• EXERCISE:
Go through the records and count every line that holds "brick". Only the number belongs in the reply.

• SOURCE RECORDS:
--

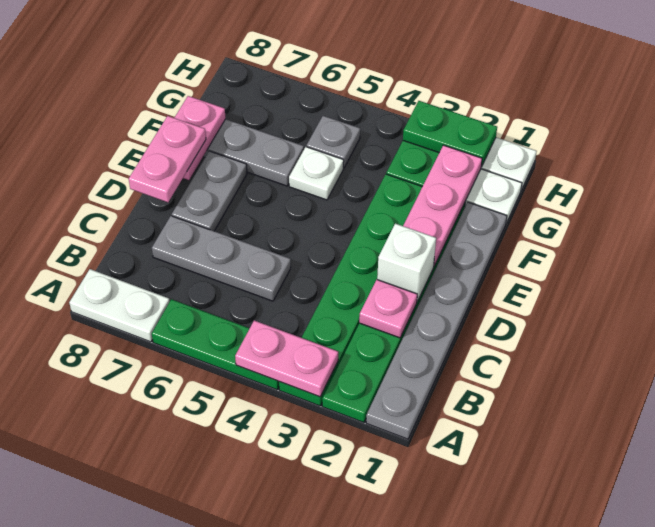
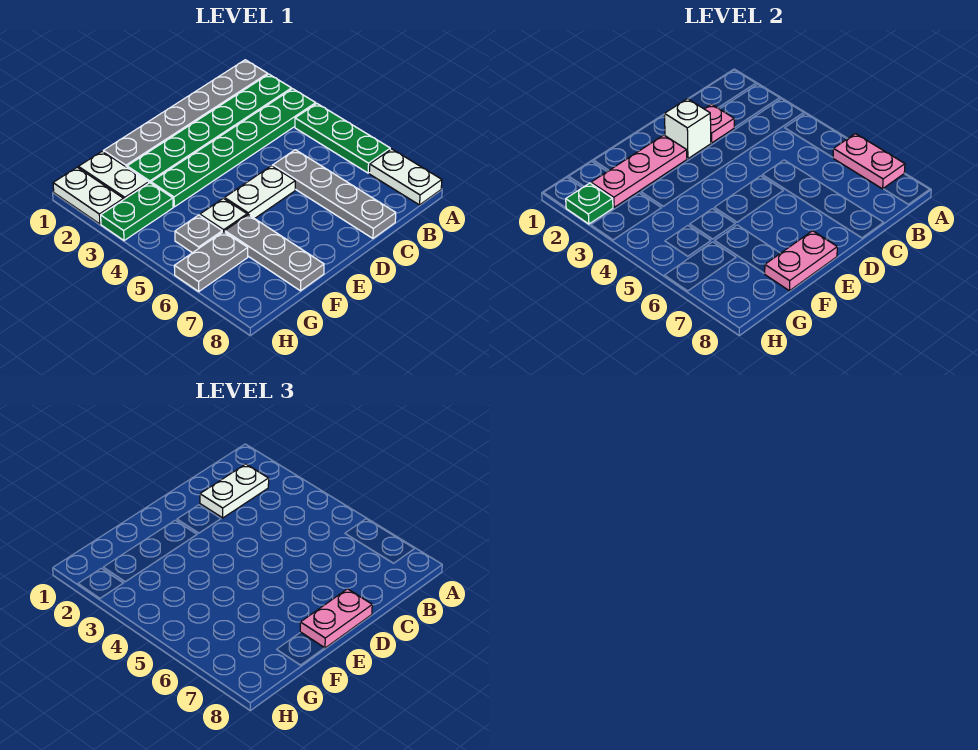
pink plate A3:A4 level 2 -> pink plate A6:A7 level 2
none -> white plate B2:C2 level 3
grey plate C5:C7 level 1 -> grey plate C5:C8 level 1
none -> white plate D5:E5 level 1
grey plate D7:E7 level 1 -> grey plate G6:H6 level 1
green plate H2:H3 level 2 -> green plate H2 level 2

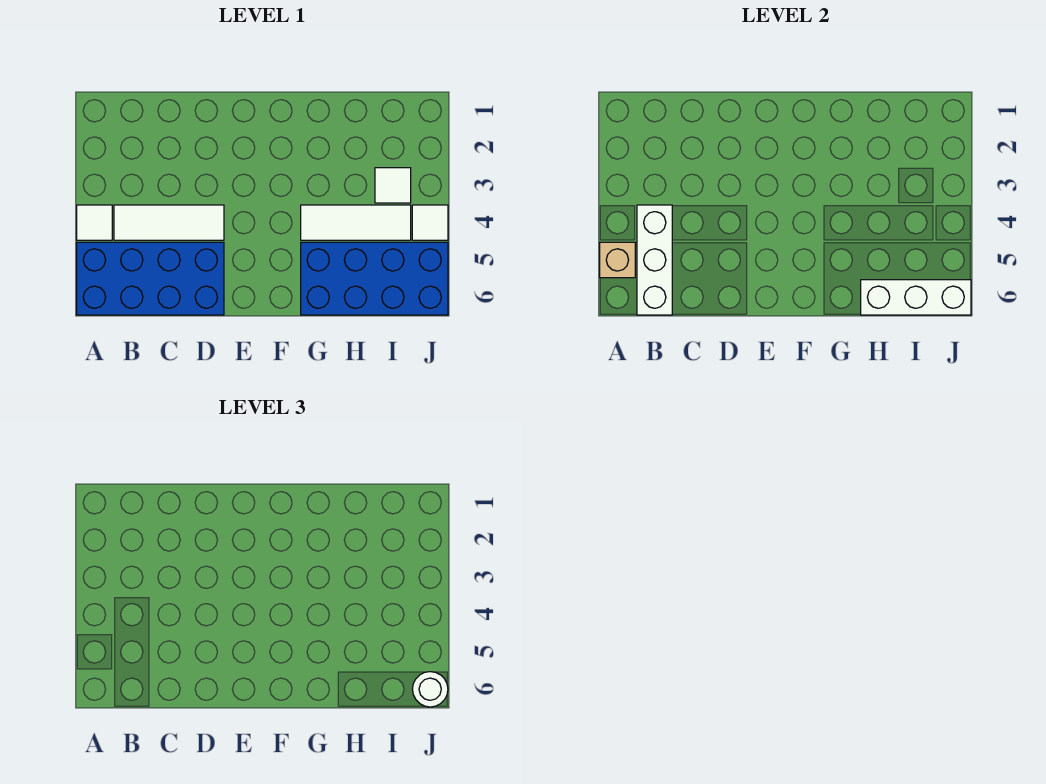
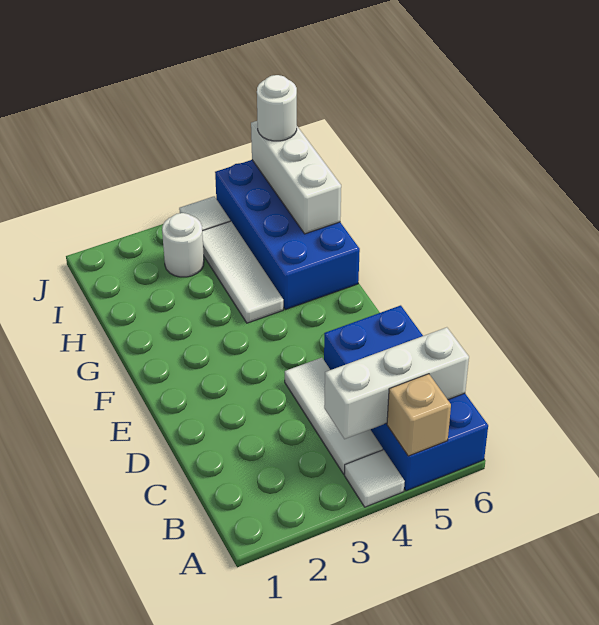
white tile I3 level 1 -> white round brick I3 level 1

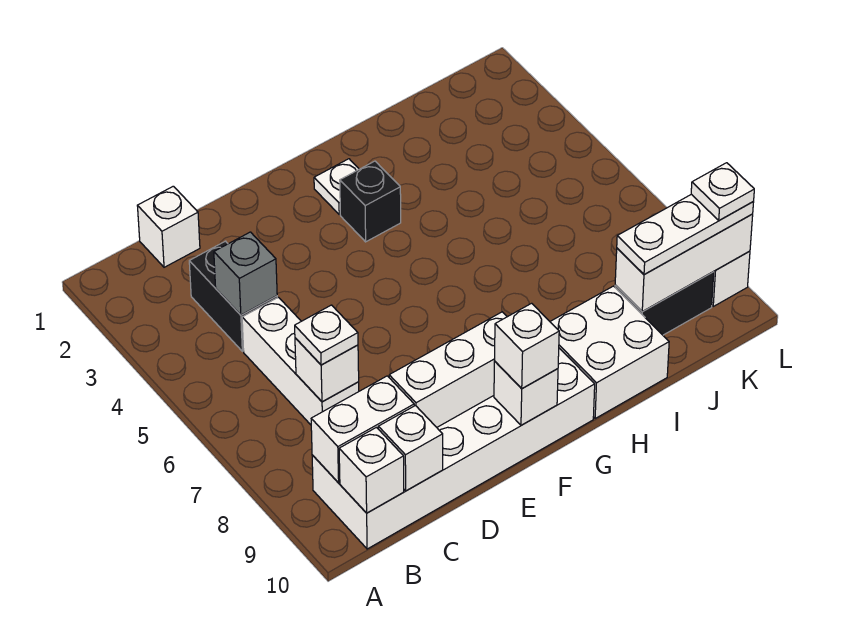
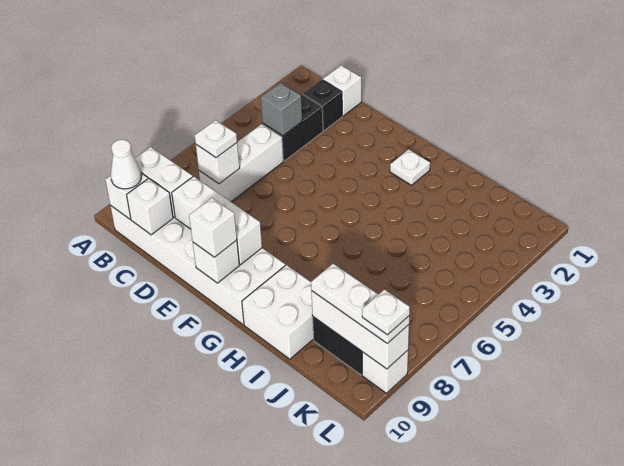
none -> white cone B10 level 3
black brick G3 level 1 -> black brick C2 level 1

--

• ANSWER TO THE EXERCISE:
2